[Object tracking records]
================================
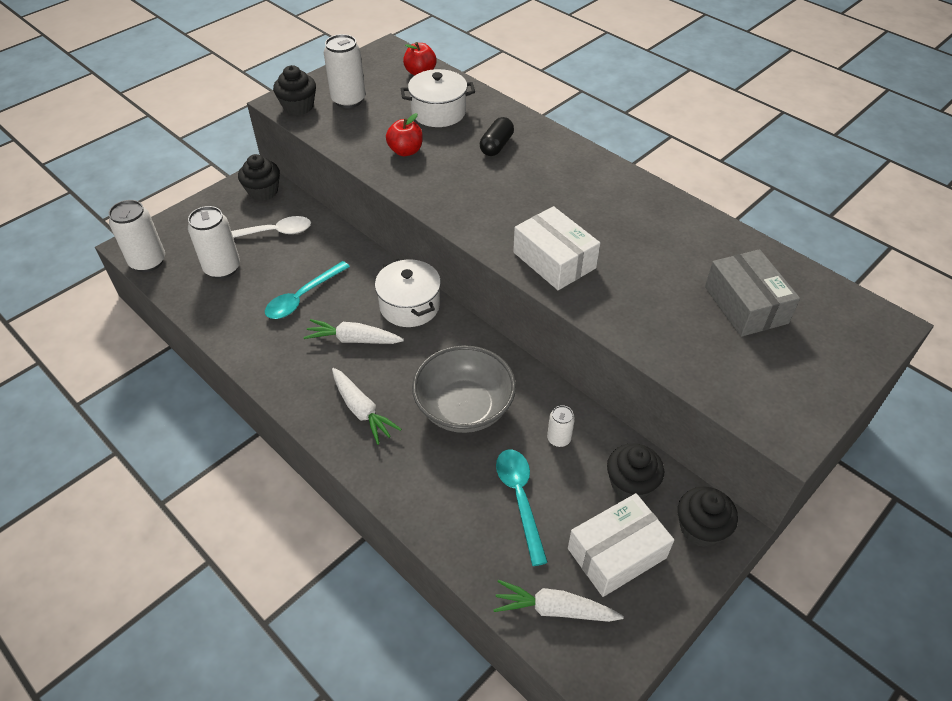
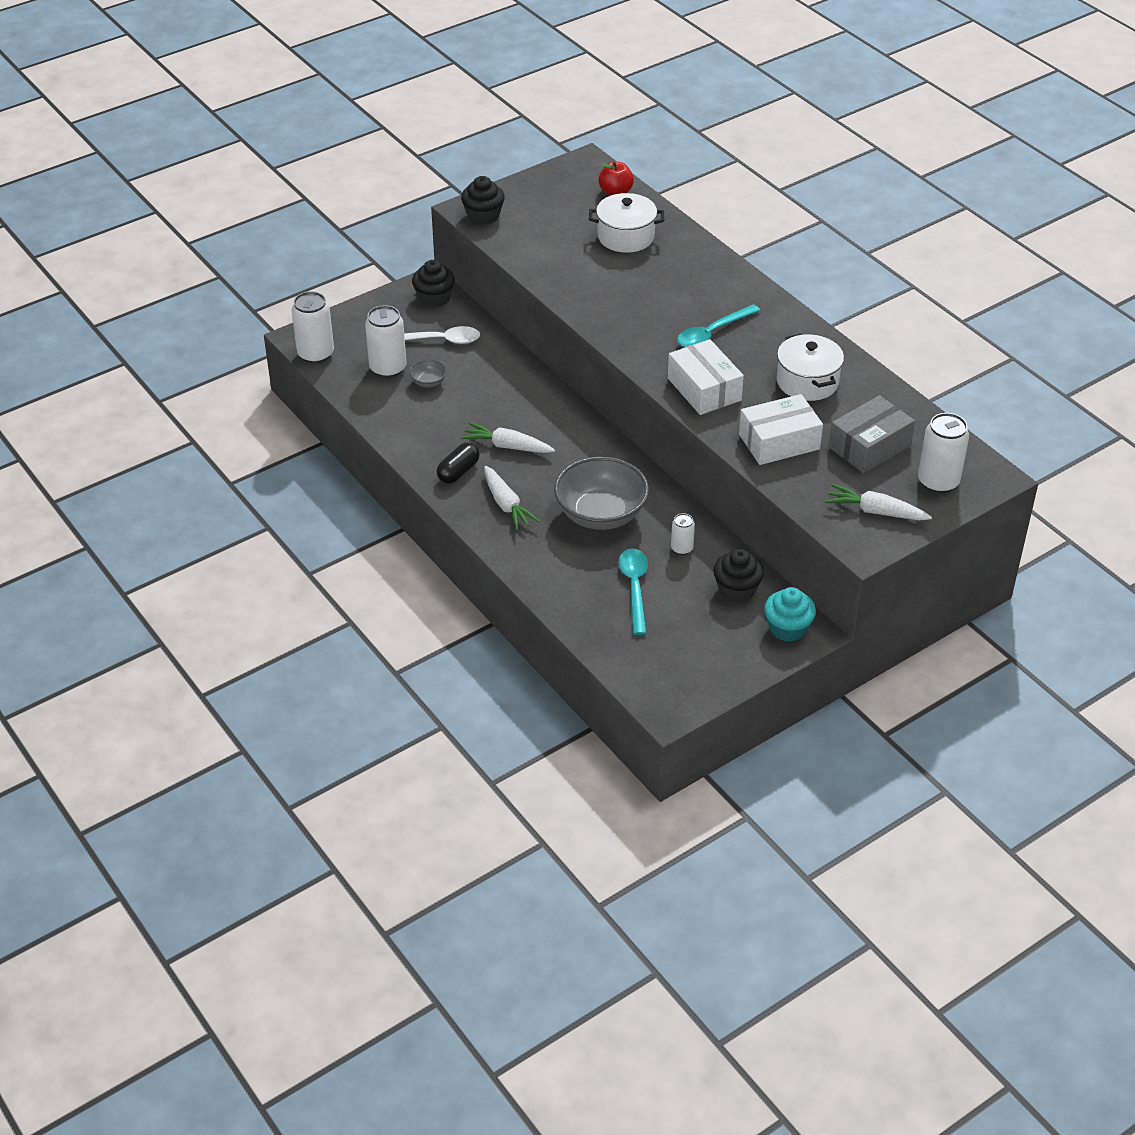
camera: 10 degrees right, 5 degrees down
(265, 278) = (428, 382): none -> grey bowl
(303, 297) = (464, 404): turquoise spoon -> turquoise spoon (712, 333)
(348, 100) = (535, 214): white can -> white can (938, 482)
(405, 151) = (584, 273): red apple -> none
(409, 306) = (566, 423): white pot -> white pot (807, 382)
(496, 146) = (677, 277): black capsule -> black capsule (458, 472)
(554, 609) = (644, 665): white carrot -> white carrot (876, 511)
(617, 553) = (708, 636): white box -> white box (779, 442)
(700, 528) = (787, 628): black cupcake -> turquoise cupcake
(745, 305) = (869, 446): grey box -> grey box turned 60 degrees clockwise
================================
→ WORK TO BE COMPLETED:
For this task, write out exactly the lines of the entries above, starting at the line with "(348, 100) = (535, 214): white" and ending at the line with "(554, 609) = (644, 665): white", both included, and no others.

→ EXERCISE OUTPUT:
(348, 100) = (535, 214): white can -> white can (938, 482)
(405, 151) = (584, 273): red apple -> none
(409, 306) = (566, 423): white pot -> white pot (807, 382)
(496, 146) = (677, 277): black capsule -> black capsule (458, 472)
(554, 609) = (644, 665): white carrot -> white carrot (876, 511)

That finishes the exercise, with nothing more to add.